INFORMATION PROVIDED —
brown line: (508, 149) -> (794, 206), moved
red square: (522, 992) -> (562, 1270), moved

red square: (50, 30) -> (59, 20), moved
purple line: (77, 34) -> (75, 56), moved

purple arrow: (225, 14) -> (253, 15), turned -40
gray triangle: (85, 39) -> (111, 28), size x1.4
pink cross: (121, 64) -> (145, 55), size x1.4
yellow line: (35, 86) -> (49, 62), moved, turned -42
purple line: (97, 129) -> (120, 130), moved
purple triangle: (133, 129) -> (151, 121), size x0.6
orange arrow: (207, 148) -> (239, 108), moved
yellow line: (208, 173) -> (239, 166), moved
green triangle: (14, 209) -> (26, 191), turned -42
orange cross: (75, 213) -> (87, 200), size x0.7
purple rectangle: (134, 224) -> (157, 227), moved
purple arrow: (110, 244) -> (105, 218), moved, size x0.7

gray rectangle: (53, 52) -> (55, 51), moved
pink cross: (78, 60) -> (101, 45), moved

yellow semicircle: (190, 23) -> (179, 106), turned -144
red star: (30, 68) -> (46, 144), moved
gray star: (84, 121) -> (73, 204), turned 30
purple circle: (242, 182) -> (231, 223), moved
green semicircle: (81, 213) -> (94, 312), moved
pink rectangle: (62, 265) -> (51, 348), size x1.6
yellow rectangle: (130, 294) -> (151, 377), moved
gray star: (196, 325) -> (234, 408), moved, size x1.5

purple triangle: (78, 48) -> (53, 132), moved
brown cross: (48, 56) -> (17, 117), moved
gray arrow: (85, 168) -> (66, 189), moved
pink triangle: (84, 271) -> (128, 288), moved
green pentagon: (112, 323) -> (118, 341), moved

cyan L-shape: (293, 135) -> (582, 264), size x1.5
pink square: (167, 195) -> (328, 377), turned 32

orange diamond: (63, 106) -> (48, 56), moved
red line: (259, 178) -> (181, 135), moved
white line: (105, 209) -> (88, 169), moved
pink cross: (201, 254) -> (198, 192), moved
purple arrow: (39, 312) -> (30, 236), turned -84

WORK TASK — Could you please reproduce each record exactly, leaving nothing out?

RESULT —
brown line: (508, 149) -> (794, 206), moved
red square: (522, 992) -> (562, 1270), moved

red square: (50, 30) -> (59, 20), moved
purple line: (77, 34) -> (75, 56), moved

purple arrow: (225, 14) -> (253, 15), turned -40
gray triangle: (85, 39) -> (111, 28), size x1.4
pink cross: (121, 64) -> (145, 55), size x1.4
yellow line: (35, 86) -> (49, 62), moved, turned -42
purple line: (97, 129) -> (120, 130), moved
purple triangle: (133, 129) -> (151, 121), size x0.6
orange arrow: (207, 148) -> (239, 108), moved
yellow line: (208, 173) -> (239, 166), moved
green triangle: (14, 209) -> (26, 191), turned -42
orange cross: (75, 213) -> (87, 200), size x0.7
purple rectangle: (134, 224) -> (157, 227), moved
purple arrow: (110, 244) -> (105, 218), moved, size x0.7

gray rectangle: (53, 52) -> (55, 51), moved
pink cross: (78, 60) -> (101, 45), moved

yellow semicircle: (190, 23) -> (179, 106), turned -144
red star: (30, 68) -> (46, 144), moved
gray star: (84, 121) -> (73, 204), turned 30
purple circle: (242, 182) -> (231, 223), moved
green semicircle: (81, 213) -> (94, 312), moved
pink rectangle: (62, 265) -> (51, 348), size x1.6
yellow rectangle: (130, 294) -> (151, 377), moved
gray star: (196, 325) -> (234, 408), moved, size x1.5

purple triangle: (78, 48) -> (53, 132), moved
brown cross: (48, 56) -> (17, 117), moved
gray arrow: (85, 168) -> (66, 189), moved
pink triangle: (84, 271) -> (128, 288), moved
green pentagon: (112, 323) -> (118, 341), moved

cyan L-shape: (293, 135) -> (582, 264), size x1.5
pink square: (167, 195) -> (328, 377), turned 32

orange diamond: (63, 106) -> (48, 56), moved
red line: (259, 178) -> (181, 135), moved
white line: (105, 209) -> (88, 169), moved
pink cross: (201, 254) -> (198, 192), moved
purple arrow: (39, 312) -> (30, 236), turned -84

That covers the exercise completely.